Exercise requirements » I'd like the records transcribed exactly, leaving the images out.

[Scene change data]
====
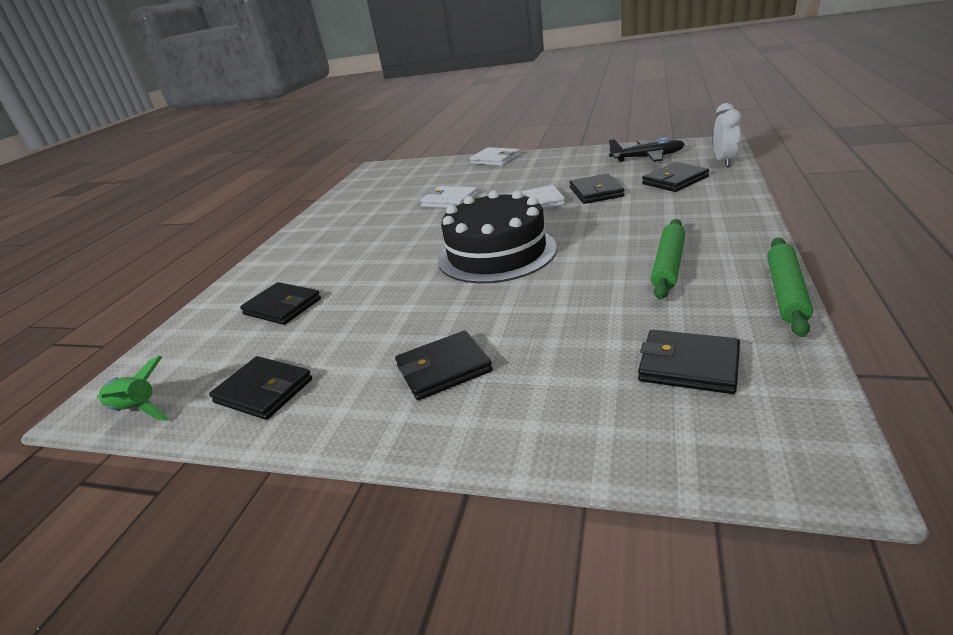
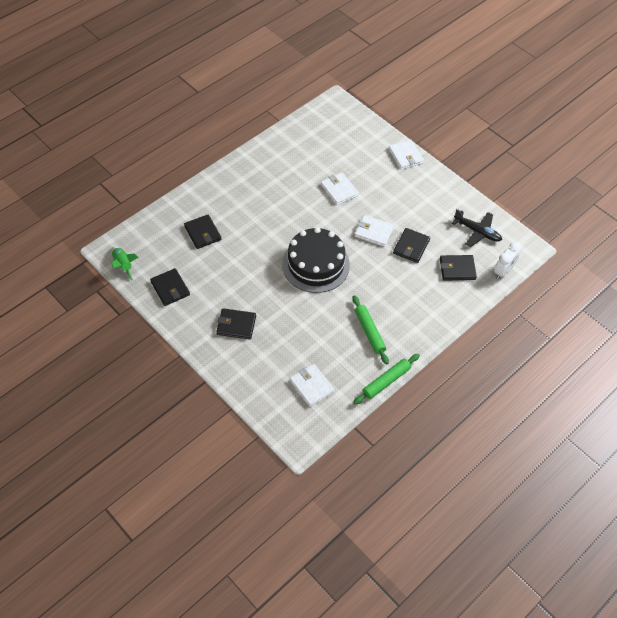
camera: 25 degrees right, 25 degrees up
black wallet [638,330,740,394] -> white wallet [290,364,335,407]
green rolling pin [651,219,685,299] -> green rolling pin turned 75 degrees counterclockwise [352,295,389,364]

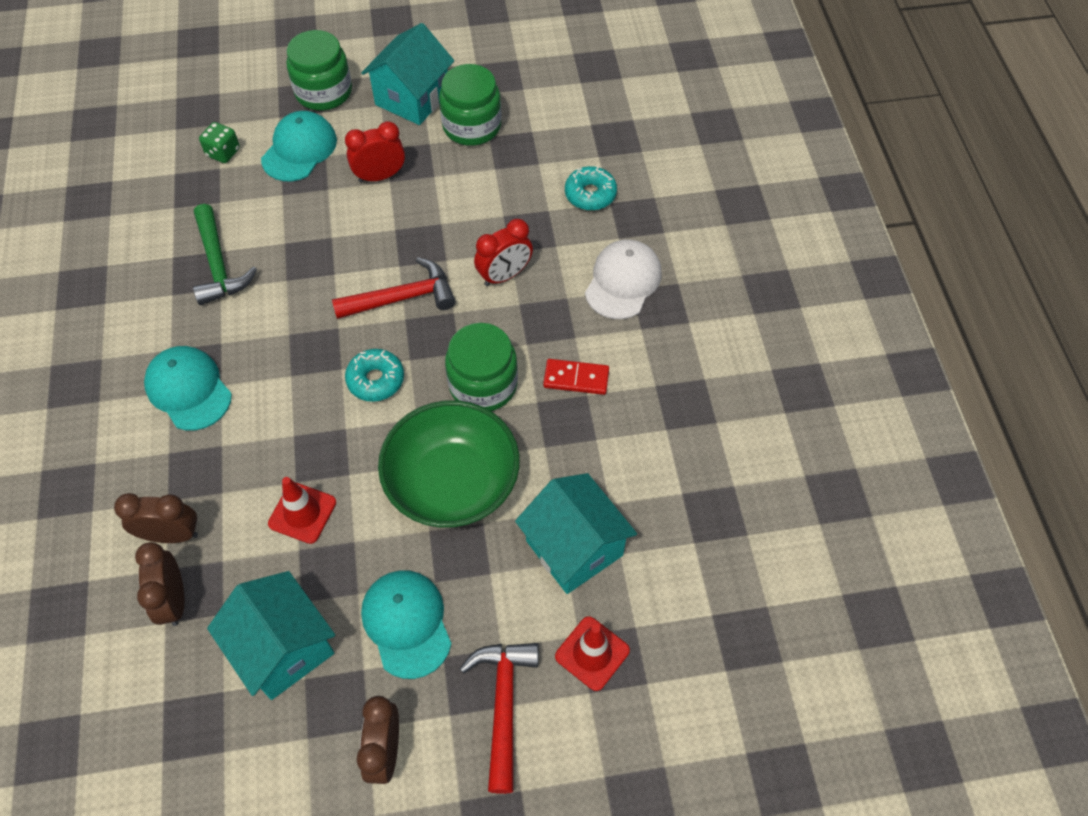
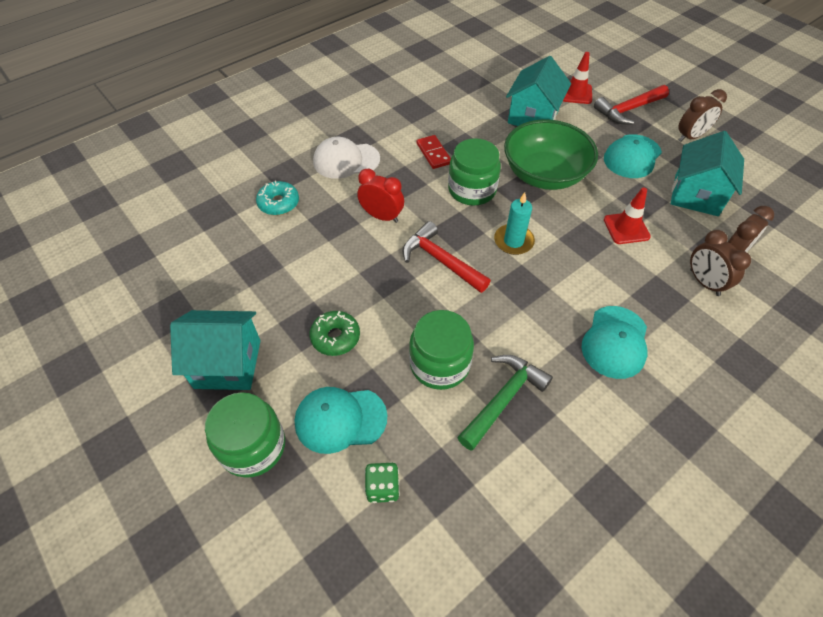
camera: 120 degrees left, 5 degrees down
red clock [345,121,405,182] -> green donut [310,311,360,356]
turquoise donut [345,349,404,402] -> turquoise candle [494,192,535,255]
green jar [439,64,501,146] -> green jar moved to [409,310,474,390]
====
Answer section »
camera: 25 degrees right, 25 degrees up
black wallet [638,330,740,394] -> white wallet [290,364,335,407]
green rolling pin [651,219,685,299] -> green rolling pin turned 75 degrees counterclockwise [352,295,389,364]

camera: 120 degrees left, 5 degrees down
red clock [345,121,405,182] -> green donut [310,311,360,356]
turquoise donut [345,349,404,402] -> turquoise candle [494,192,535,255]
green jar [439,64,501,146] -> green jar moved to [409,310,474,390]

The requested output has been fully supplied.